## Written task
List every line in the material below that contains the string "grace", copying each such line in full.

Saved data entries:
-=-=-

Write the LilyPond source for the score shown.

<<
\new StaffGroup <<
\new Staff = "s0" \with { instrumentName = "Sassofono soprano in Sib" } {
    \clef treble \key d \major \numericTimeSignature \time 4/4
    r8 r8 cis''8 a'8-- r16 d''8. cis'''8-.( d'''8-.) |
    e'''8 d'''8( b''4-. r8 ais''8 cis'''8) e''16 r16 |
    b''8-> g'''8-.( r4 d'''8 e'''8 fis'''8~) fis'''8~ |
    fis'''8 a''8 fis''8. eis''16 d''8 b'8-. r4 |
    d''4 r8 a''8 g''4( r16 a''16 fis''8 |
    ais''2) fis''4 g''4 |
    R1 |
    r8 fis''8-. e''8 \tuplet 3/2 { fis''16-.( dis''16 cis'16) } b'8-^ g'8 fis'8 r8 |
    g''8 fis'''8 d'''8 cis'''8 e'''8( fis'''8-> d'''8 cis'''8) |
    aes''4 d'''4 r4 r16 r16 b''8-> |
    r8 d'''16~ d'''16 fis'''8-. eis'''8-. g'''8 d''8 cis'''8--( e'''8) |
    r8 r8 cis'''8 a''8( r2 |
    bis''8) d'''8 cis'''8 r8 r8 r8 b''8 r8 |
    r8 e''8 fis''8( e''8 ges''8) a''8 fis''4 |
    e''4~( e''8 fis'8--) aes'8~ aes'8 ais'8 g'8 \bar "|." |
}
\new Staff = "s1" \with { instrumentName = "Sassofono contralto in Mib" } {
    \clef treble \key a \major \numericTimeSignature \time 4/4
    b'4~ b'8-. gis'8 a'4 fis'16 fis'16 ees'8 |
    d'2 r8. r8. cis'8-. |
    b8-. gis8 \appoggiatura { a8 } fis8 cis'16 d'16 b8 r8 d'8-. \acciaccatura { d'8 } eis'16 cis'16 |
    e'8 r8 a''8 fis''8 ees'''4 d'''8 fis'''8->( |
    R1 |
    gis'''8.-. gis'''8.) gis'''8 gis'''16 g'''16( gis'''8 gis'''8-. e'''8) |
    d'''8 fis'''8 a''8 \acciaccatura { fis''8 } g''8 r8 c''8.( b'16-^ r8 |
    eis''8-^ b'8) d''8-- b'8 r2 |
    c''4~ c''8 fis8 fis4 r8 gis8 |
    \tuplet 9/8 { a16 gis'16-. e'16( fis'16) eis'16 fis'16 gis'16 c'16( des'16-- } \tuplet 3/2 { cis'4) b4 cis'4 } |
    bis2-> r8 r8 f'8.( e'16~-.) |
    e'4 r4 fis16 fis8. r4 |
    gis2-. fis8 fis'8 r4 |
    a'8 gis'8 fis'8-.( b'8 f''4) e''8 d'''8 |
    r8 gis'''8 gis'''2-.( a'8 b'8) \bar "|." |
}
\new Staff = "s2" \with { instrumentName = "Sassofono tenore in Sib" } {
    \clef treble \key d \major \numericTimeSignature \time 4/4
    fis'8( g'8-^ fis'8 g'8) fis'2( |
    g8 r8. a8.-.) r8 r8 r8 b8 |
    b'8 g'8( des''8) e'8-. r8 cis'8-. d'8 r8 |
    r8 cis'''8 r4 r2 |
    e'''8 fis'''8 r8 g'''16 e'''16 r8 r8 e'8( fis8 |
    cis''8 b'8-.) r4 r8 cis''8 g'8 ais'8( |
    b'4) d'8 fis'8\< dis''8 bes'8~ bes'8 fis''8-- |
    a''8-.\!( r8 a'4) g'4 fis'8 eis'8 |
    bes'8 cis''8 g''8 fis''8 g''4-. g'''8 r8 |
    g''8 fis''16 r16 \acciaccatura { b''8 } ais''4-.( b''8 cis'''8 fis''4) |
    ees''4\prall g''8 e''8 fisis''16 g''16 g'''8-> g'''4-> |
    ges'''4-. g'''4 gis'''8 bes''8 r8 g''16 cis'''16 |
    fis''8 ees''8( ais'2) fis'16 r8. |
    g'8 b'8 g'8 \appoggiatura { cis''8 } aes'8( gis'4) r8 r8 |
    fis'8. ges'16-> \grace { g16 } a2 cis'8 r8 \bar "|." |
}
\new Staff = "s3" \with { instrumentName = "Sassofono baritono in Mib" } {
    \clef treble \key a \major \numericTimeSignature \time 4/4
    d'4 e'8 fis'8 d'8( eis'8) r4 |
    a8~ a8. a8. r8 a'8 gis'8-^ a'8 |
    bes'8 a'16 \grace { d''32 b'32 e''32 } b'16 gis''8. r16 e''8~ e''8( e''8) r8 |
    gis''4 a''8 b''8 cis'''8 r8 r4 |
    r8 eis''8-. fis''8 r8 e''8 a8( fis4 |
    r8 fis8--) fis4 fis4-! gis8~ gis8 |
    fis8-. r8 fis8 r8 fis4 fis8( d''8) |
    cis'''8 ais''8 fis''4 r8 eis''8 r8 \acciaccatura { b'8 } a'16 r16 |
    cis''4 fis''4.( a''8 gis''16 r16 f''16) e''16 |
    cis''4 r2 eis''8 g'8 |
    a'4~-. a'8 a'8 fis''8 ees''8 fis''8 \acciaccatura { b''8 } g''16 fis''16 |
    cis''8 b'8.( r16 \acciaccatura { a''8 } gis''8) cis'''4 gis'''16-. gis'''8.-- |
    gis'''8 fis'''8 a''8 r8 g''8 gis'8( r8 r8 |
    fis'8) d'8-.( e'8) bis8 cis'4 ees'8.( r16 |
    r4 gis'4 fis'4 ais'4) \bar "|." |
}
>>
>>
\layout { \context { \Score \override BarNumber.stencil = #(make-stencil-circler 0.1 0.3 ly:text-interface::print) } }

-=-=-

## Answer to this problem
    fis'8. ges'16-> \grace { g16 } a2 cis'8 r8 \bar "|." |
    bes'8 a'16 \grace { d''32 b'32 e''32 } b'16 gis''8. r16 e''8~ e''8( e''8) r8 |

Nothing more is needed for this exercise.